Work instructions: Locate the line that contains "to [410, 328]". Retype it and every line after it to the end of the records, exactly, but not the pictures.
*** Opening of Material supplied ***
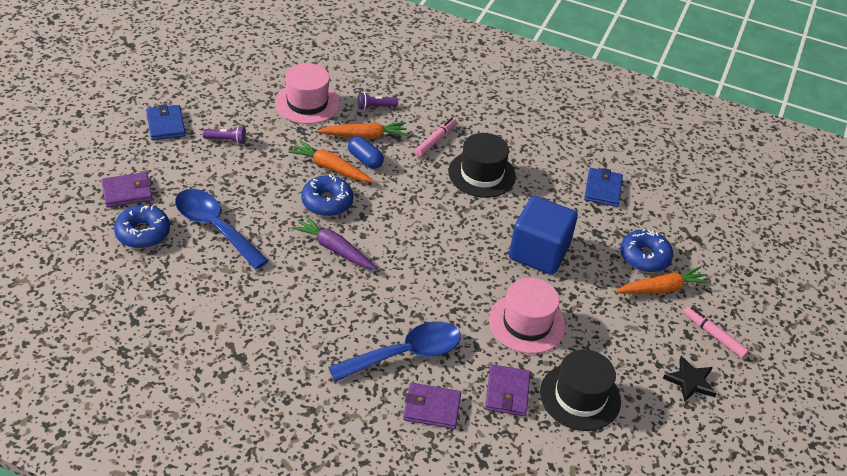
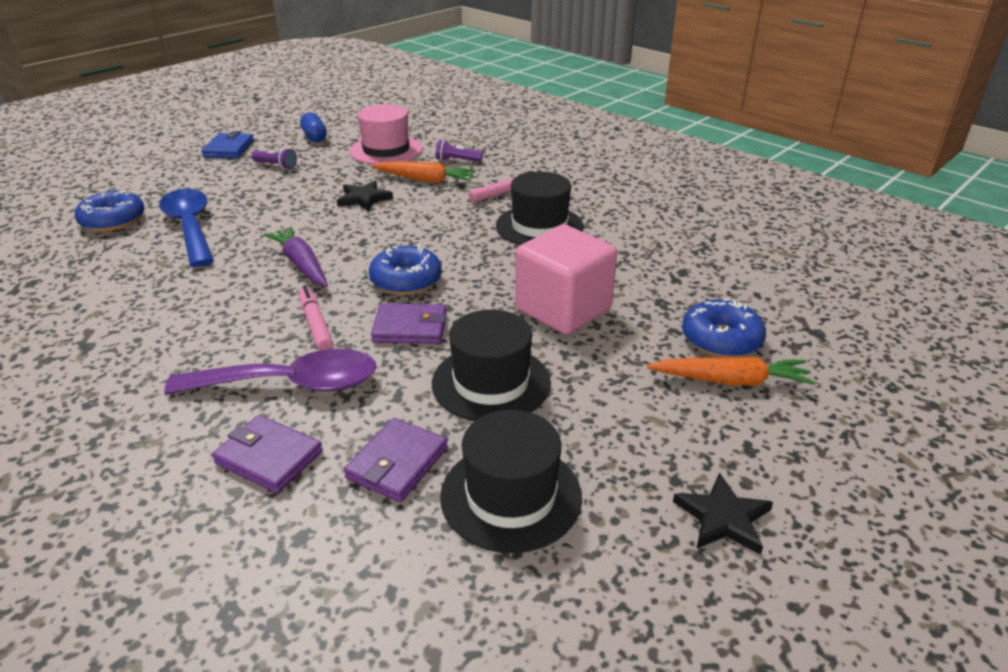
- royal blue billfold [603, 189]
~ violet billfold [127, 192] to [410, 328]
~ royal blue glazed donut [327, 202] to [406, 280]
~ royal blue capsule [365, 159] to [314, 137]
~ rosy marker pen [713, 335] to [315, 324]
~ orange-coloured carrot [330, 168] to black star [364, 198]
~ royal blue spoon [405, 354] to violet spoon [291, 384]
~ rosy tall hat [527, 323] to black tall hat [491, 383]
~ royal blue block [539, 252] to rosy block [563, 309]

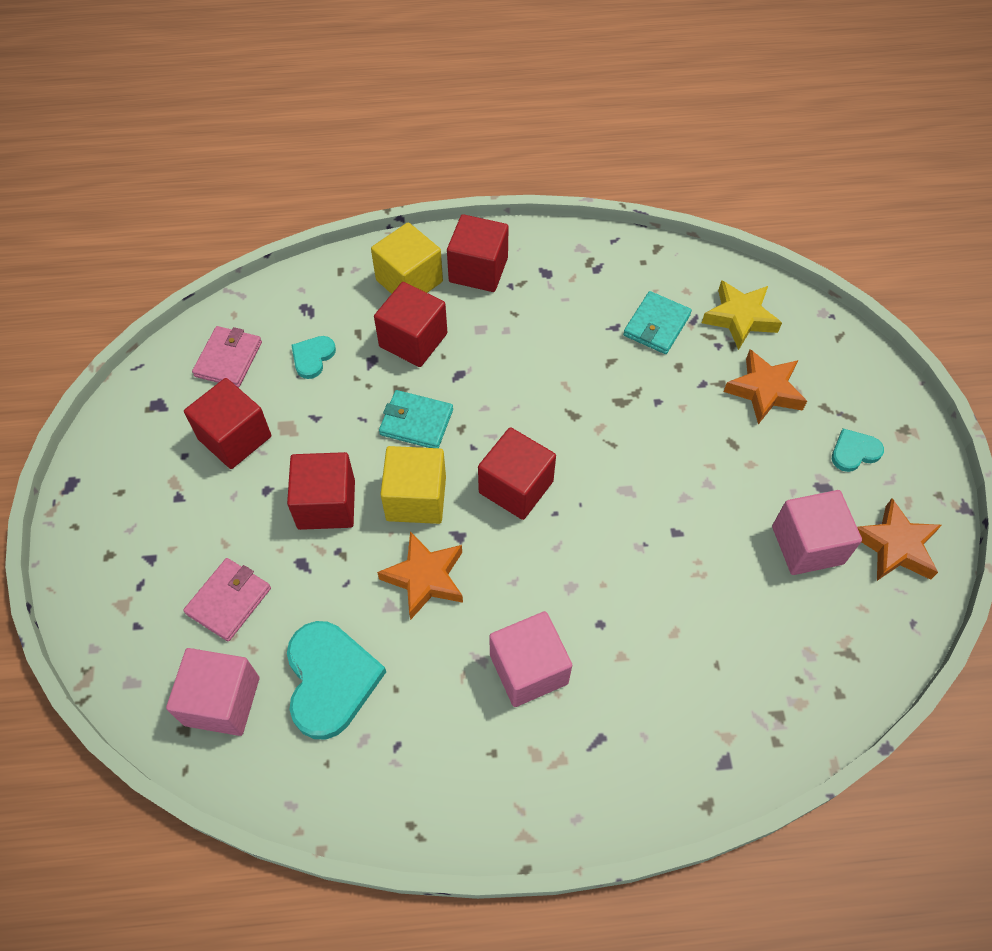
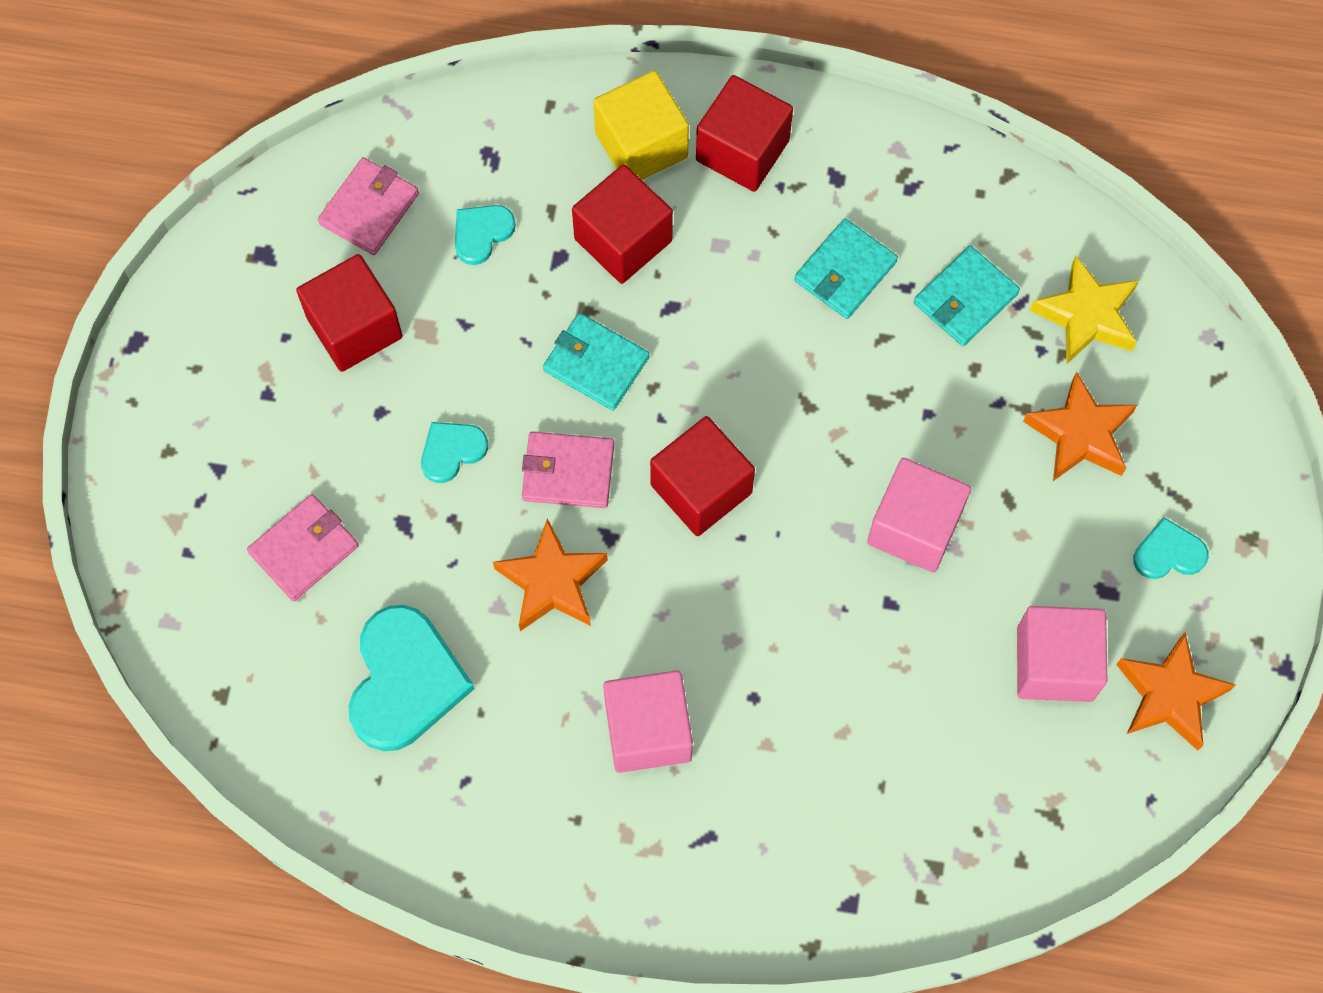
+ teal billfold [845, 271]
~ rosy block [222, 701] to [914, 527]
~ scarlet block [326, 504] to teal heart shape [452, 451]
~ yellow block [416, 498] to rosy billfold [568, 472]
*** Close of Material supplied ***
Reply to the exercise:
~ violet billfold [127, 192] to [410, 328]
~ royal blue glazed donut [327, 202] to [406, 280]
~ royal blue capsule [365, 159] to [314, 137]
~ rosy marker pen [713, 335] to [315, 324]
~ orange-coloured carrot [330, 168] to black star [364, 198]
~ royal blue spoon [405, 354] to violet spoon [291, 384]
~ rosy tall hat [527, 323] to black tall hat [491, 383]
~ royal blue block [539, 252] to rosy block [563, 309]

+ teal billfold [845, 271]
~ rosy block [222, 701] to [914, 527]
~ scarlet block [326, 504] to teal heart shape [452, 451]
~ yellow block [416, 498] to rosy billfold [568, 472]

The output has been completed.